> **GOAL OF THE EXERCISE**: Write out again only the lines that run from the start of the entries to the line containing "PIXELS2: WS2813 -> WS2812B", both included.

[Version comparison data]

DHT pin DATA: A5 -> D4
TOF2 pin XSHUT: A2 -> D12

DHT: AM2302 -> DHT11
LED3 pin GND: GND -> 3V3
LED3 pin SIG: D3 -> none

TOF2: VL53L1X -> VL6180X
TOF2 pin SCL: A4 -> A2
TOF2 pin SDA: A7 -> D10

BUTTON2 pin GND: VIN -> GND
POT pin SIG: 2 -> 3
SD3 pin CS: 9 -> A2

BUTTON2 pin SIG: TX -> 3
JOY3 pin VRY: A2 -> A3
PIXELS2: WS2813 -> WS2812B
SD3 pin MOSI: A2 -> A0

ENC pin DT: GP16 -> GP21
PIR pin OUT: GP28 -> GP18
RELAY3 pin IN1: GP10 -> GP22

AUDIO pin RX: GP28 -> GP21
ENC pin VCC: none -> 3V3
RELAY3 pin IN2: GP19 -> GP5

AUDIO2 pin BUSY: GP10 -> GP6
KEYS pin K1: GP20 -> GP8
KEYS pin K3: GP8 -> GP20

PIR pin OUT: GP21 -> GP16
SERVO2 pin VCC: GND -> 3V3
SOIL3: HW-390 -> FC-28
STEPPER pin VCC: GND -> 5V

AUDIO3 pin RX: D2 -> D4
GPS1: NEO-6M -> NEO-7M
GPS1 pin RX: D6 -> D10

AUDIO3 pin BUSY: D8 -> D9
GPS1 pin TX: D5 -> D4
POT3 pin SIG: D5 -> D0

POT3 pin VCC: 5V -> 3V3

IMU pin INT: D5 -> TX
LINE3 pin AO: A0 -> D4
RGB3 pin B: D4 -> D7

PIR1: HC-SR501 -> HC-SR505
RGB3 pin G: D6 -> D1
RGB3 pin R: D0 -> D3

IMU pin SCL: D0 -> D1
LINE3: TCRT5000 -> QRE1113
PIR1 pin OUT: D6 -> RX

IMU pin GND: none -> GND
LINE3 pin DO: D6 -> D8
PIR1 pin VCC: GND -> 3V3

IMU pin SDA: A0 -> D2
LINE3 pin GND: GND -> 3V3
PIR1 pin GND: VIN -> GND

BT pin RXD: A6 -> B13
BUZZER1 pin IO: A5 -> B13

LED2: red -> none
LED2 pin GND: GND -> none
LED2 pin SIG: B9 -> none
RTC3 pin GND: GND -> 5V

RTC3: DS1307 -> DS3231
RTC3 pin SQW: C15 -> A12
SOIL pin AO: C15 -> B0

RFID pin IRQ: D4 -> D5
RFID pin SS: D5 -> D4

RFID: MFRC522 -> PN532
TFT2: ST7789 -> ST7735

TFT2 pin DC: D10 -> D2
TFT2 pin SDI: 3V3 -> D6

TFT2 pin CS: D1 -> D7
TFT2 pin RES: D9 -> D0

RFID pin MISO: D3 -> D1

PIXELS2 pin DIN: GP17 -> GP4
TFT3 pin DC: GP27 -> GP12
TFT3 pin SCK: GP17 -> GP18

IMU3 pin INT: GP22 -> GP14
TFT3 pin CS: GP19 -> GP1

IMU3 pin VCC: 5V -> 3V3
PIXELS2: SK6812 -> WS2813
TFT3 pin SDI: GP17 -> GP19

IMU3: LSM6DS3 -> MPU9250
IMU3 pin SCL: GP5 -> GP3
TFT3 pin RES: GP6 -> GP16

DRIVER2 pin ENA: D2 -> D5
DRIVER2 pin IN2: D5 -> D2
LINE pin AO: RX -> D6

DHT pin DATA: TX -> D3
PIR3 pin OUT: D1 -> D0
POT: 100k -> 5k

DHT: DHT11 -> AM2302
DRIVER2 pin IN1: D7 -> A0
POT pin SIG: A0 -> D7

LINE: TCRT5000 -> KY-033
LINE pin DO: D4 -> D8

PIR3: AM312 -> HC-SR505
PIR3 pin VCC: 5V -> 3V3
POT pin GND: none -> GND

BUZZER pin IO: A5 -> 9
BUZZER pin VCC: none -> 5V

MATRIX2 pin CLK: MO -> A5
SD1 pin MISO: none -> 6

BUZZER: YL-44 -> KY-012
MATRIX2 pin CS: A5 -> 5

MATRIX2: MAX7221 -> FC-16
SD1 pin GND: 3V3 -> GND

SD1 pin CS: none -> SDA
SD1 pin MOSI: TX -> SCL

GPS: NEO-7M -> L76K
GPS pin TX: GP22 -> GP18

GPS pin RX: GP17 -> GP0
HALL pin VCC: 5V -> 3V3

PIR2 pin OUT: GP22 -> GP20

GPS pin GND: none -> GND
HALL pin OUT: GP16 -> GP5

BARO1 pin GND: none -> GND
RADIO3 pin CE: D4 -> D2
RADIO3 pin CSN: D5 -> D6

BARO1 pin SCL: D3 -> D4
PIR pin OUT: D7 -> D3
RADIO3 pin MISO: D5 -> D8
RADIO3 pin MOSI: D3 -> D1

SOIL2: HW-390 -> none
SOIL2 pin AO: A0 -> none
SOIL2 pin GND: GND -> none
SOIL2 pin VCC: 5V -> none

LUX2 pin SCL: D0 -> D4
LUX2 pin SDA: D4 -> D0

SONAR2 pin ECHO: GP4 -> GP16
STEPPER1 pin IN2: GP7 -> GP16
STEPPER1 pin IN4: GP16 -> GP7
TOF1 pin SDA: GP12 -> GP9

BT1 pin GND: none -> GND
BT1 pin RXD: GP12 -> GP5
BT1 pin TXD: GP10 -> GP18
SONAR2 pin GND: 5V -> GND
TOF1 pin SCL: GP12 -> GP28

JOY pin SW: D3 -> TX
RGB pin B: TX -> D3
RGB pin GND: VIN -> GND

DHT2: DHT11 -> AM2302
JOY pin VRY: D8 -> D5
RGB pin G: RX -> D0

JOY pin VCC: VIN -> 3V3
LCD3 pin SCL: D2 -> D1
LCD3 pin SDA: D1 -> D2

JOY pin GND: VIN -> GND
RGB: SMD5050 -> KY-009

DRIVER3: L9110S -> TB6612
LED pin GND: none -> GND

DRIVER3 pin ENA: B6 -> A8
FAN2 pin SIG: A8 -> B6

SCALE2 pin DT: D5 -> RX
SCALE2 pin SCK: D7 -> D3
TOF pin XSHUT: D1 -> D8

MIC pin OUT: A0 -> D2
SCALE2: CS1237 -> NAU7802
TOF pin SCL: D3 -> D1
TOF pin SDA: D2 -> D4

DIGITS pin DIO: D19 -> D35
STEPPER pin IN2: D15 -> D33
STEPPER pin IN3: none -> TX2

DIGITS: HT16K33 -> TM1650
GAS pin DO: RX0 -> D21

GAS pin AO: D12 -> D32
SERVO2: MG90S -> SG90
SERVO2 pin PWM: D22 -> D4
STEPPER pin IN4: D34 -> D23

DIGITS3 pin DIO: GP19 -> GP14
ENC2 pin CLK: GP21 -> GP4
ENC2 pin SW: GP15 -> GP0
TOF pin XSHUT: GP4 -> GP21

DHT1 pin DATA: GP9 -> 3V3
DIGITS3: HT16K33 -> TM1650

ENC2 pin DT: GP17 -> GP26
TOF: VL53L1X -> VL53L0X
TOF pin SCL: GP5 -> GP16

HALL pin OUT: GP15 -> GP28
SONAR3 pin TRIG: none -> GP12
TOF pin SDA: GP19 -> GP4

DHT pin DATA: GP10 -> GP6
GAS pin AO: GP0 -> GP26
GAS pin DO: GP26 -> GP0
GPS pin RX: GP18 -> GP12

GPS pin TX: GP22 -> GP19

> **ANSWER SPACE**:
DHT pin DATA: A5 -> D4
TOF2 pin XSHUT: A2 -> D12

DHT: AM2302 -> DHT11
LED3 pin GND: GND -> 3V3
LED3 pin SIG: D3 -> none

TOF2: VL53L1X -> VL6180X
TOF2 pin SCL: A4 -> A2
TOF2 pin SDA: A7 -> D10

BUTTON2 pin GND: VIN -> GND
POT pin SIG: 2 -> 3
SD3 pin CS: 9 -> A2

BUTTON2 pin SIG: TX -> 3
JOY3 pin VRY: A2 -> A3
PIXELS2: WS2813 -> WS2812B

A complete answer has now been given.